WORK ITEM
Each line of the records containing "none" is to be copied out and returned.

[Scene edit records]
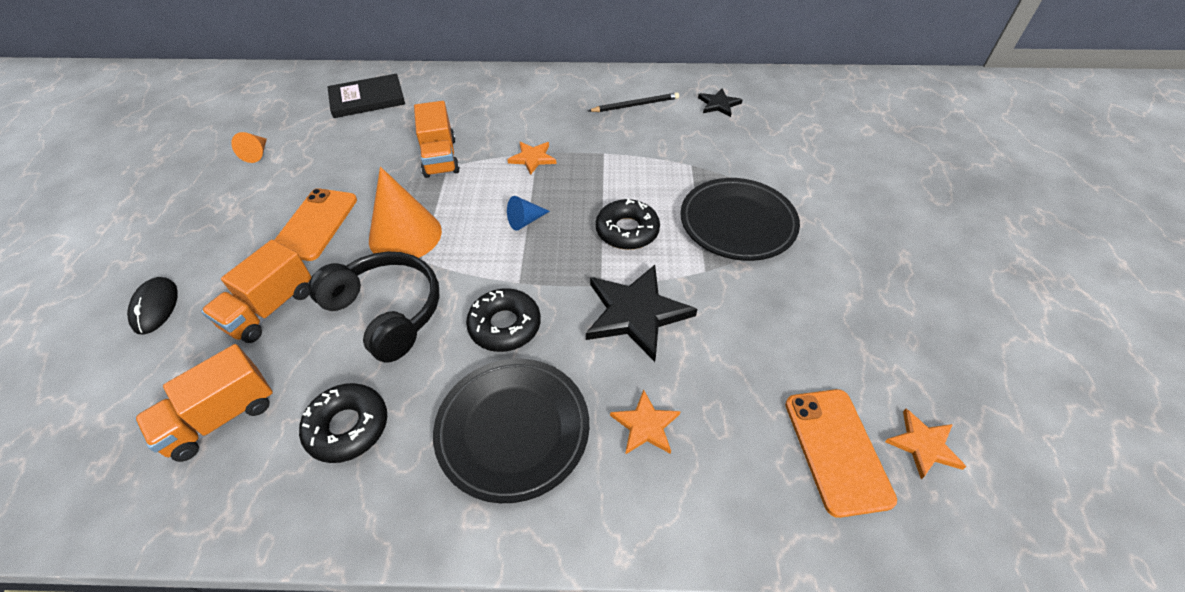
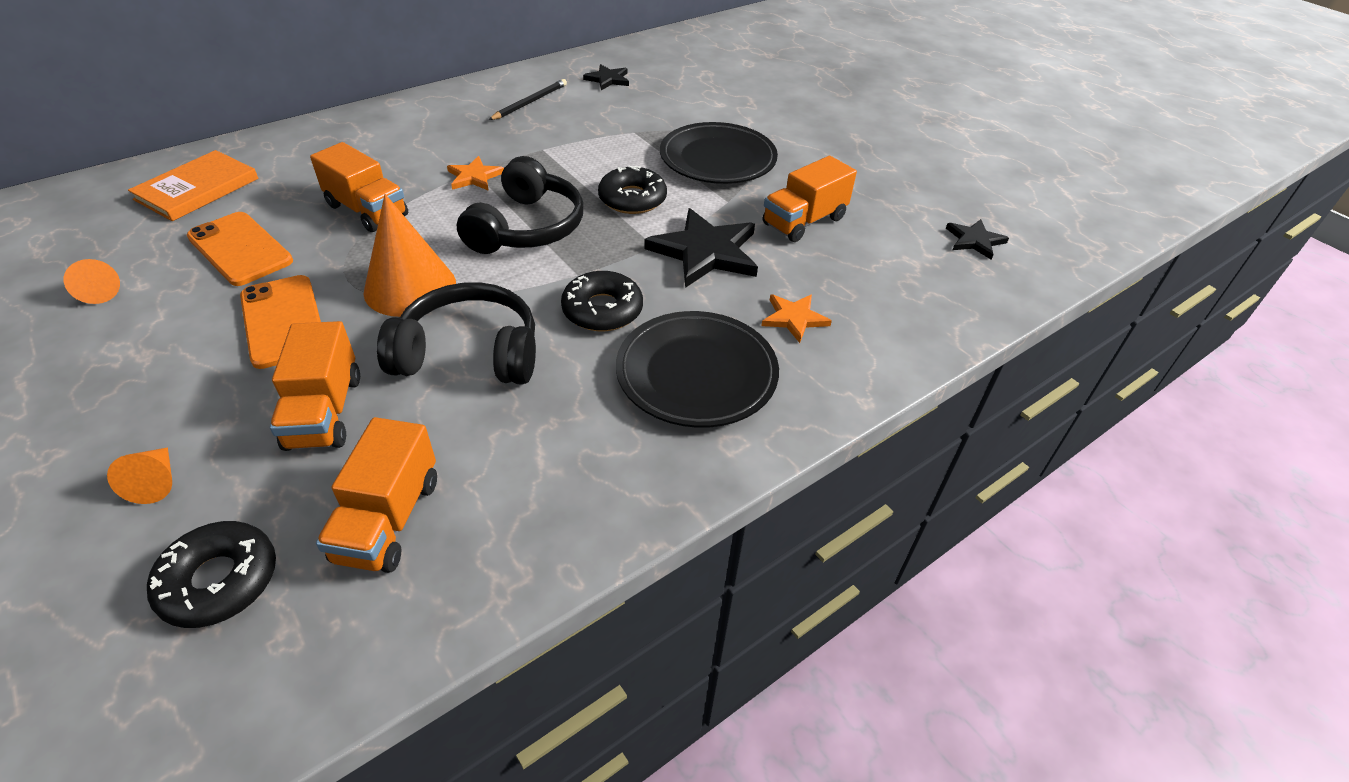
camera: 40 degrees left, 5 degrees down
(155, 307) = (156, 482): black mouse -> orange cone
(348, 427) = (541, 452): black donut -> black donut (219, 581)
(367, 99) = (197, 189): black book -> orange book
(525, 221) = (527, 227): blue cone -> black headphones
(756, 327) = (804, 221): none -> orange truck
(836, 450) = (930, 268): orange phone -> orange phone (240, 249)
(923, 445) = (974, 240): orange star -> black star

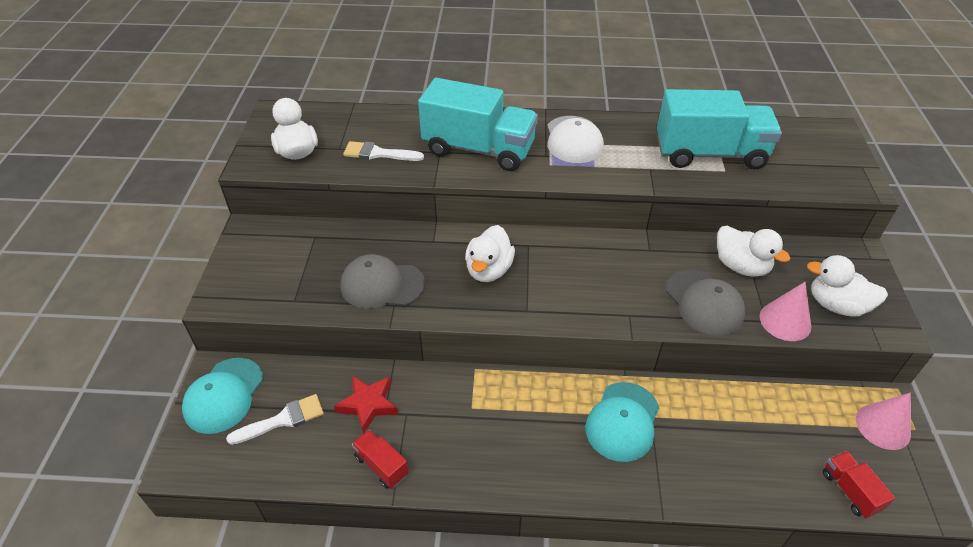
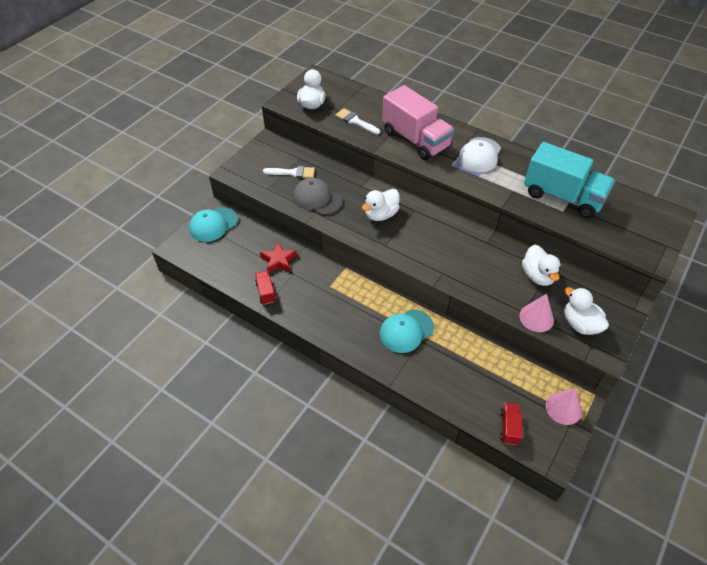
camera: 30 degrees right, 5 degrees up
(282, 420) = (233, 249): white brush -> white brush (292, 173)
(478, 149) = (415, 140): turquoise truck -> pink truck
(704, 302) = (494, 286): grey cap -> none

OUTPUT FOR THIS TASK
(756, 327) = (804, 221): none -> orange truck
(704, 302) = (494, 286): grey cap -> none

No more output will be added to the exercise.